Task description –
Please repeat, exactly as written, the line containing "pink mobile phone" and every line after it through the end of the records below, leaving out any pictures.

Object correspondence data
*** Block opens ***

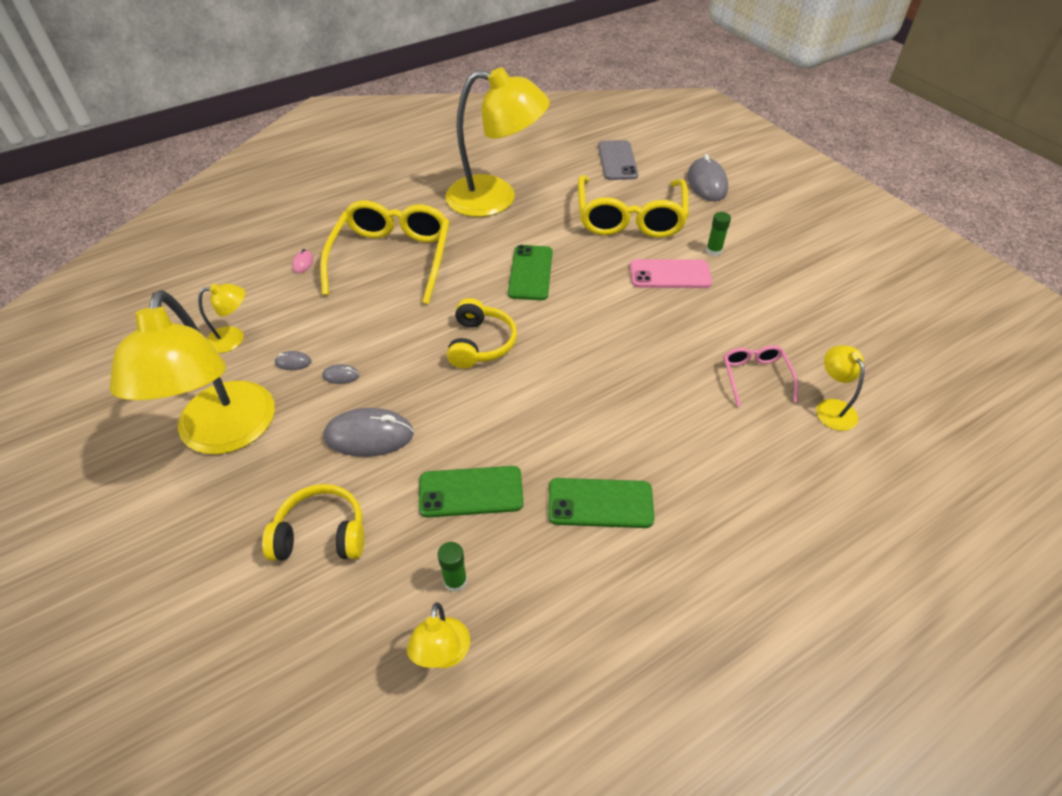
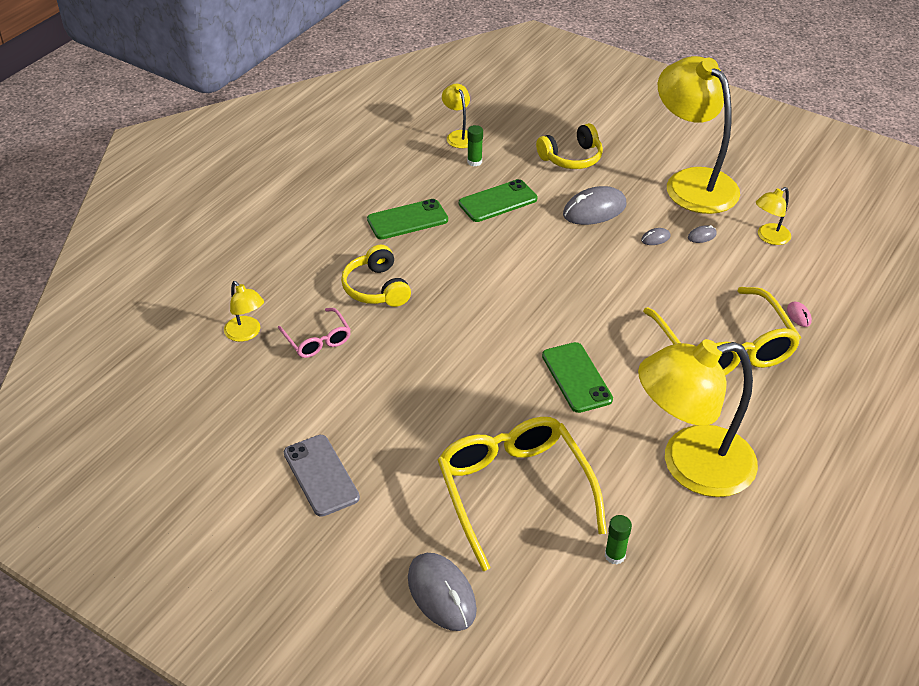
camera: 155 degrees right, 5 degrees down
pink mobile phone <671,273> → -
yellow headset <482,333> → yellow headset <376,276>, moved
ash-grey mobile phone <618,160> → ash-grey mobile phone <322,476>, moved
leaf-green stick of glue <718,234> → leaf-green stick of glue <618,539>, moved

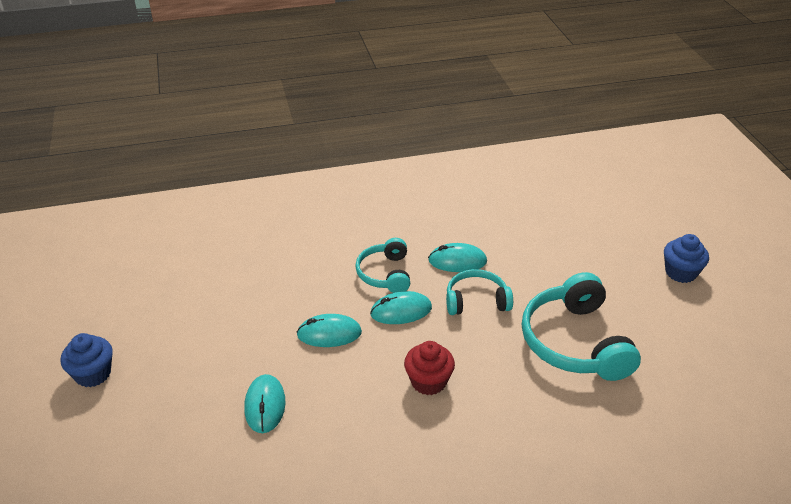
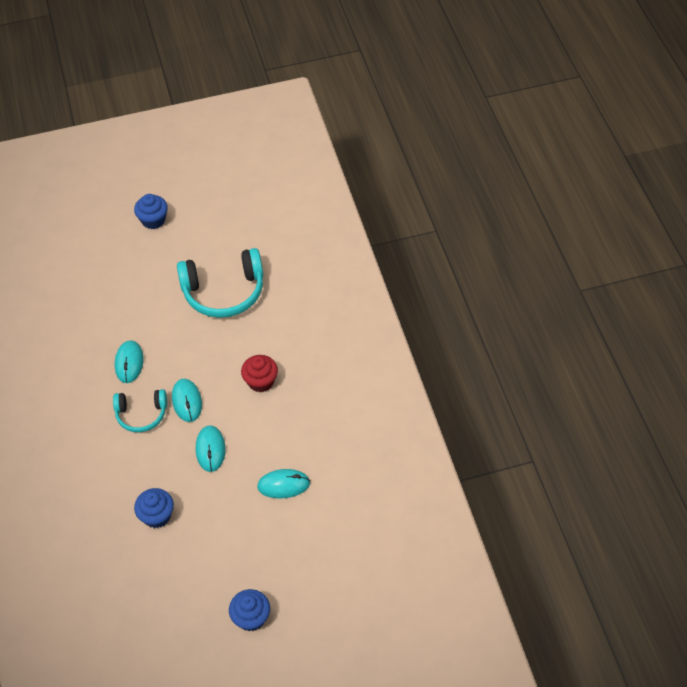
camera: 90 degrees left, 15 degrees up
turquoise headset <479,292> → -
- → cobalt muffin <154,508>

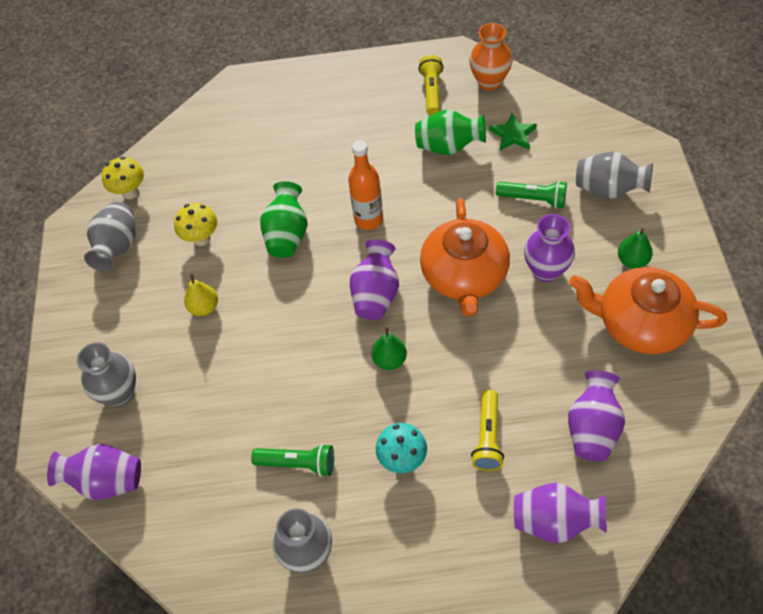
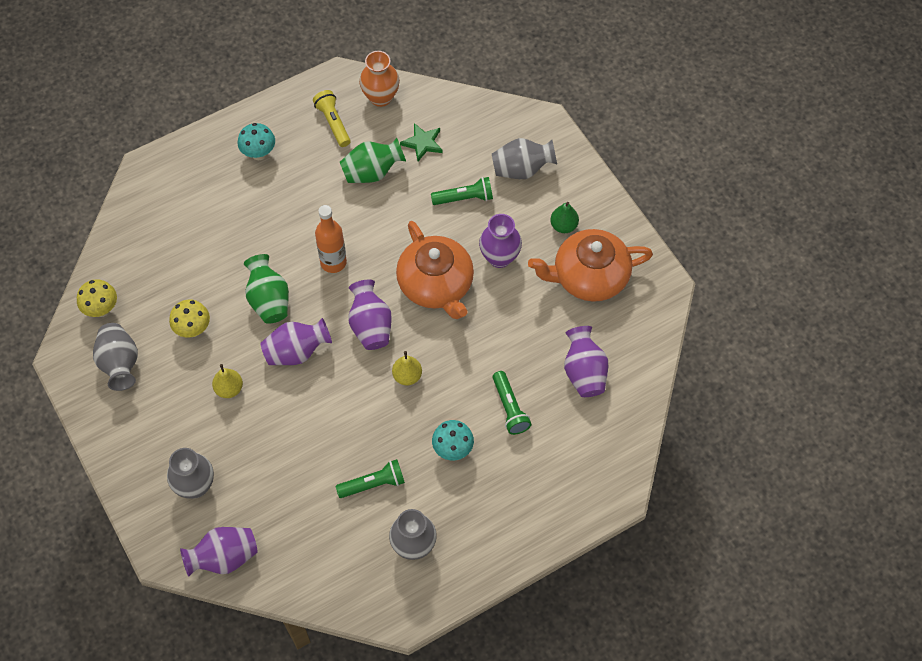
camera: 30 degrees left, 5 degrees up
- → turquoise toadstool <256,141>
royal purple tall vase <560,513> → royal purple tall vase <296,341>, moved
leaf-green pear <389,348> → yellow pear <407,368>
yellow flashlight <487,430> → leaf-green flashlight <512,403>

*** Block closes ***

Your solution –
pink mobile phone <671,273> → -
yellow headset <482,333> → yellow headset <376,276>, moved
ash-grey mobile phone <618,160> → ash-grey mobile phone <322,476>, moved
leaf-green stick of glue <718,234> → leaf-green stick of glue <618,539>, moved

camera: 90 degrees left, 15 degrees up
turquoise headset <479,292> → -
- → cobalt muffin <154,508>

camera: 30 degrees left, 5 degrees up
- → turquoise toadstool <256,141>
royal purple tall vase <560,513> → royal purple tall vase <296,341>, moved
leaf-green pear <389,348> → yellow pear <407,368>
yellow flashlight <487,430> → leaf-green flashlight <512,403>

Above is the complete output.